→ **DESCRIPTION OF THE TASK**
In the material below, find the line containing "purple semicircle: (231, 288)" and the line containing "black ellipse: (21, 166) -> (29, 200), moved". Output those two lines and all lines between them exactly, without pictures.

======== INFORMATION SHOWN ========

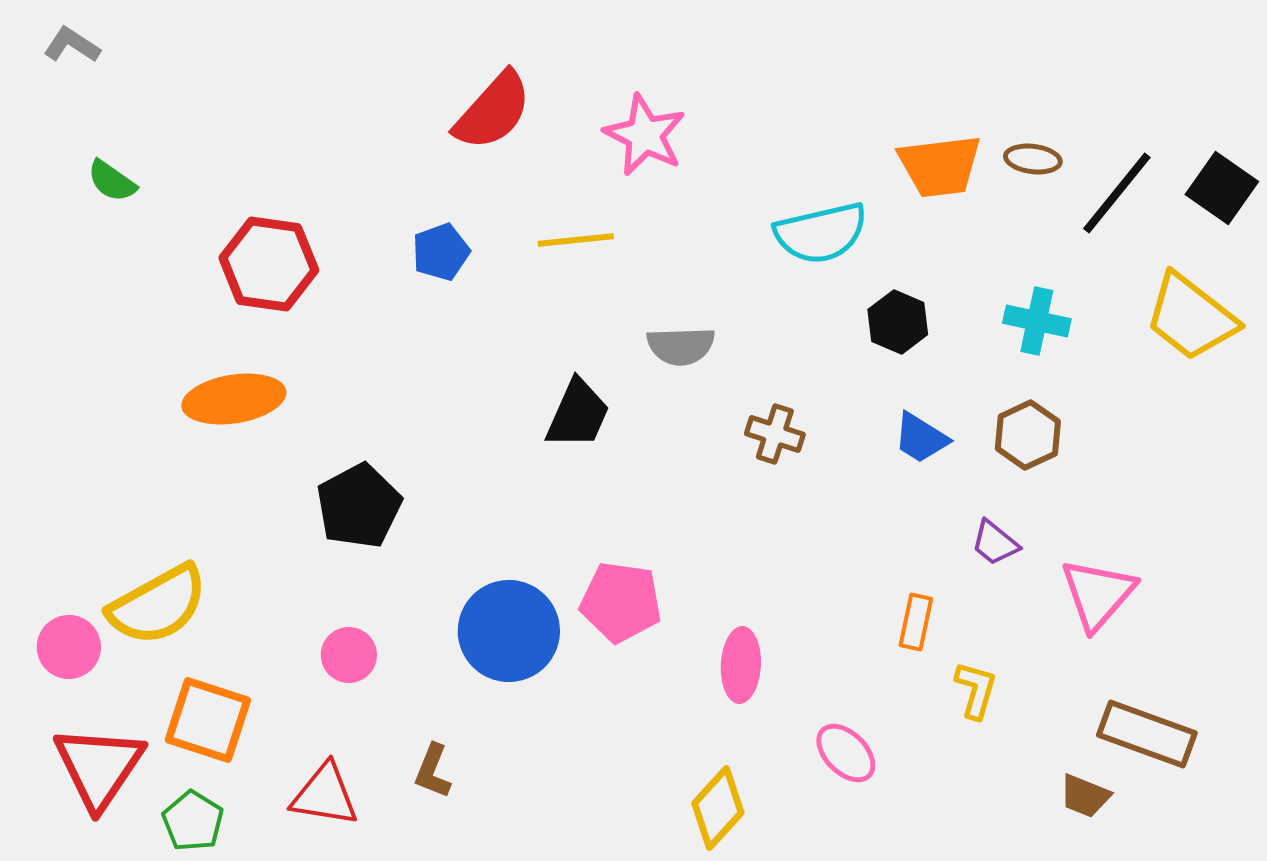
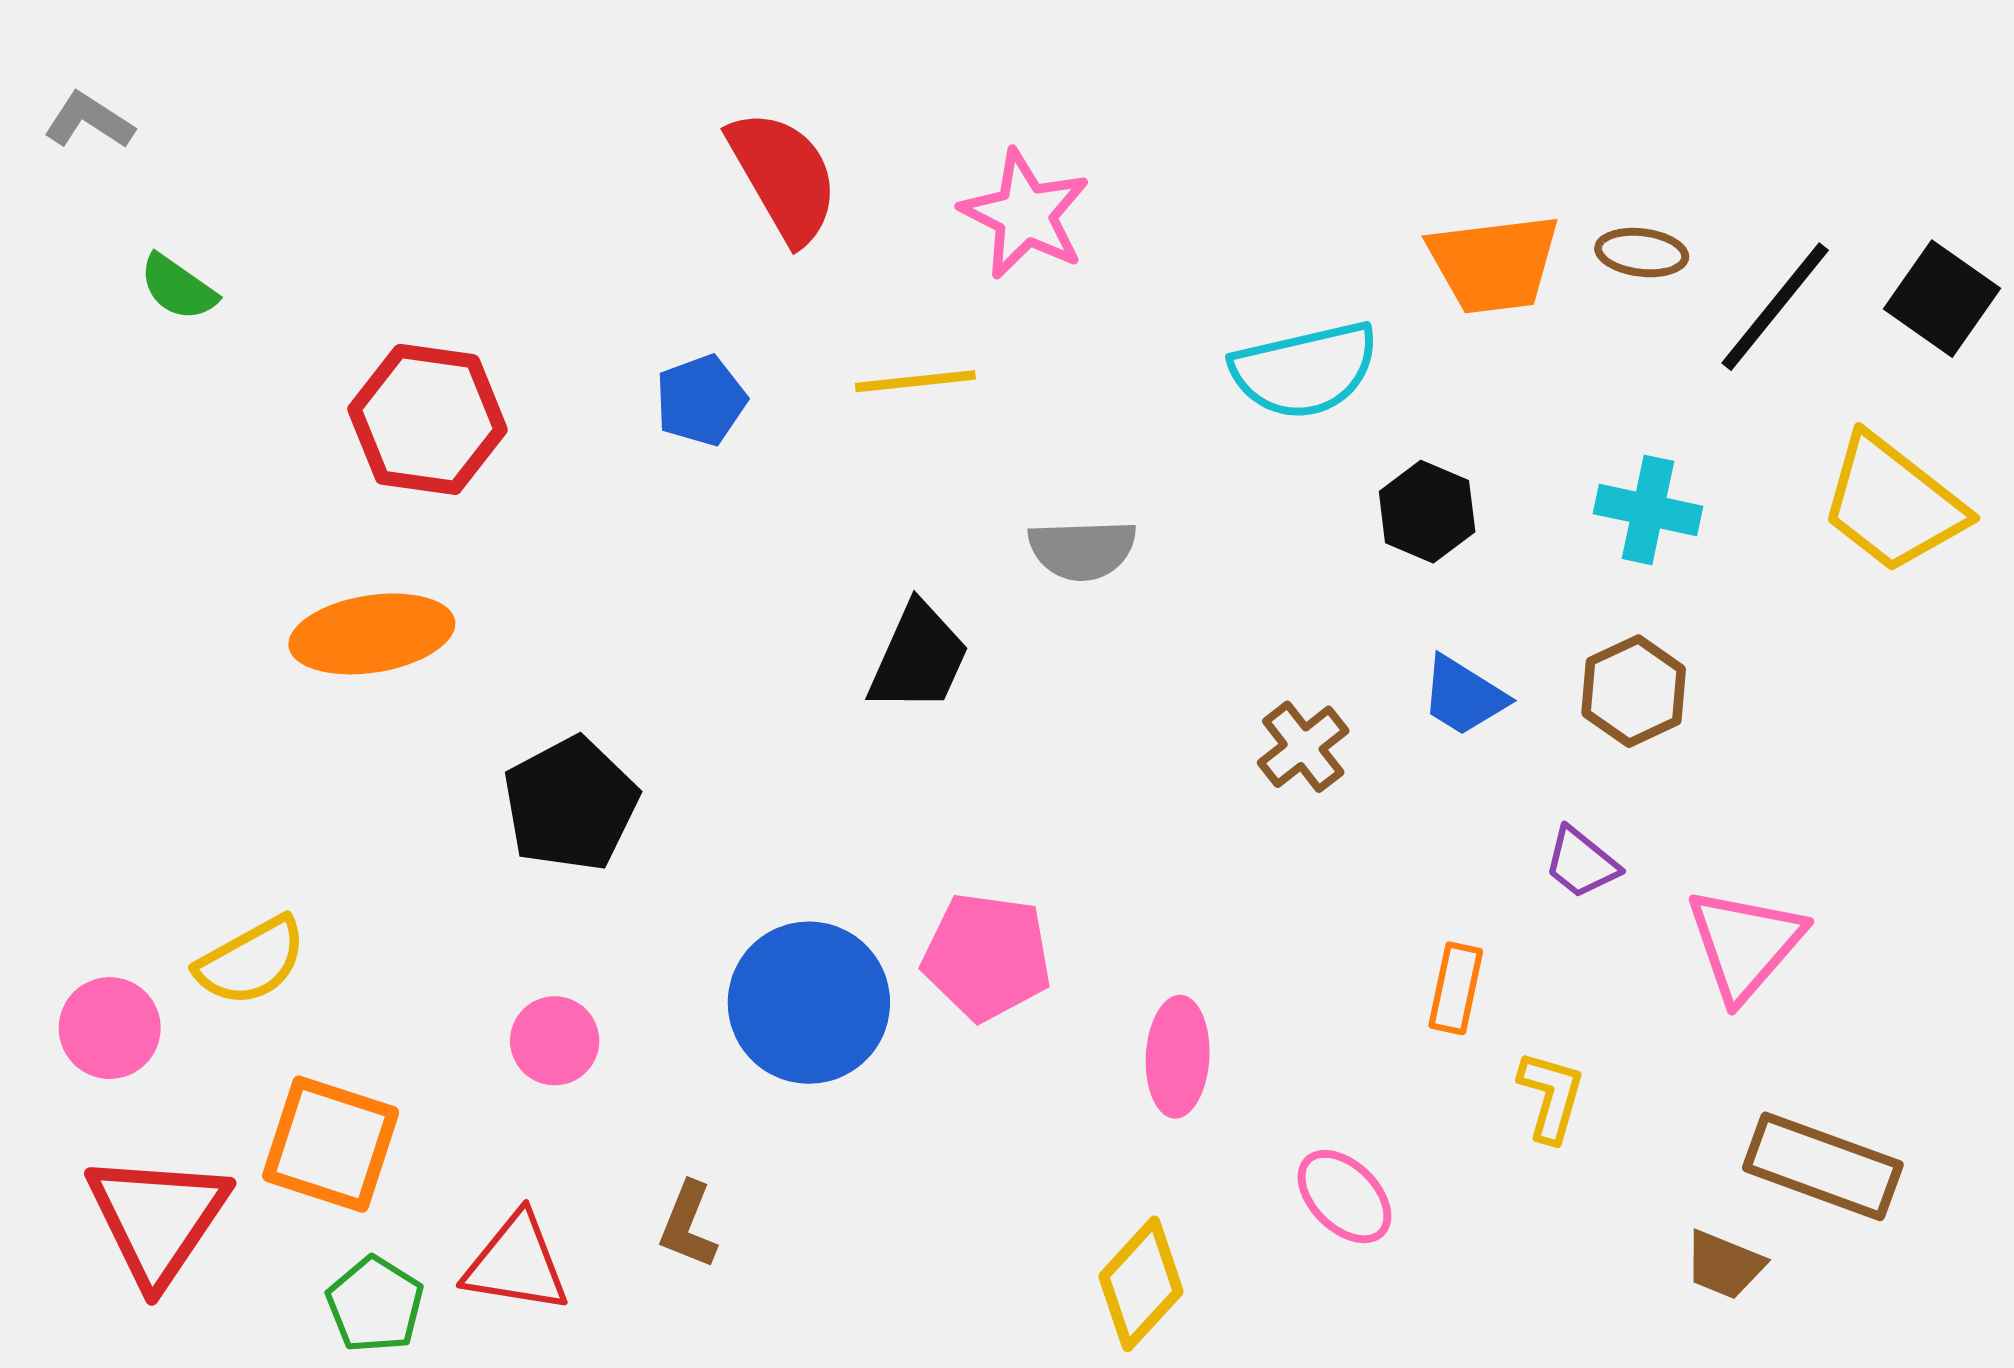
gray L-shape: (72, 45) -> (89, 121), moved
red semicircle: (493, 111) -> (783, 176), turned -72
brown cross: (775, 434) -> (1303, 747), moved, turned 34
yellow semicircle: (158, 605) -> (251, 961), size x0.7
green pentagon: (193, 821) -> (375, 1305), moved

========
======== INFORMATION SHOWN ========

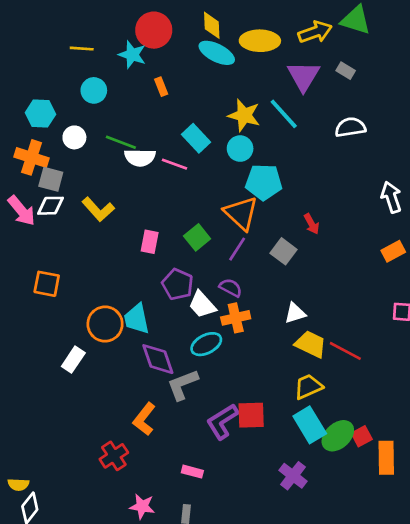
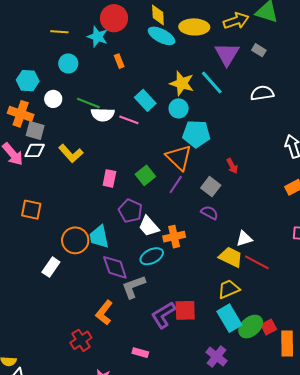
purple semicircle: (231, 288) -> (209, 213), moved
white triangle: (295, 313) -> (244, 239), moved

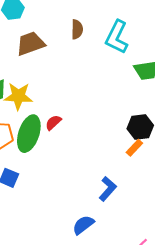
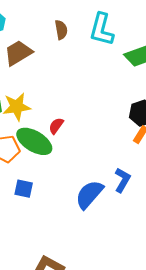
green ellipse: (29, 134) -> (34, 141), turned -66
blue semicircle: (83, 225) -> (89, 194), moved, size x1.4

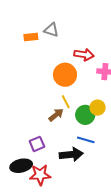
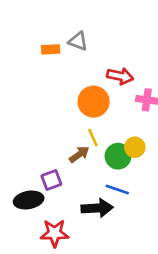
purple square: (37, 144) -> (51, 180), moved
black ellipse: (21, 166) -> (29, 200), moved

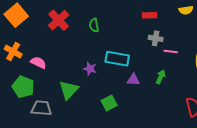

========
======== INFORMATION SHOWN ========

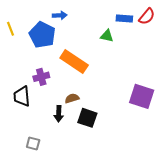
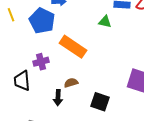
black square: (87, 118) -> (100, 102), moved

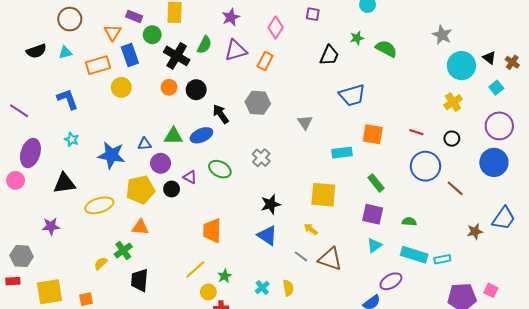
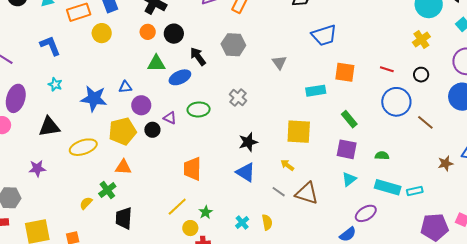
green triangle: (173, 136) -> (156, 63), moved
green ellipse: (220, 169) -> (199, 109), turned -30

========

→ **RESULT OF THE EXERCISE**
purple semicircle: (231, 288) -> (209, 213), moved
white triangle: (295, 313) -> (244, 239), moved

green ellipse: (29, 134) -> (34, 141), turned -66
blue semicircle: (83, 225) -> (89, 194), moved, size x1.4

purple square: (37, 144) -> (51, 180), moved
black ellipse: (21, 166) -> (29, 200), moved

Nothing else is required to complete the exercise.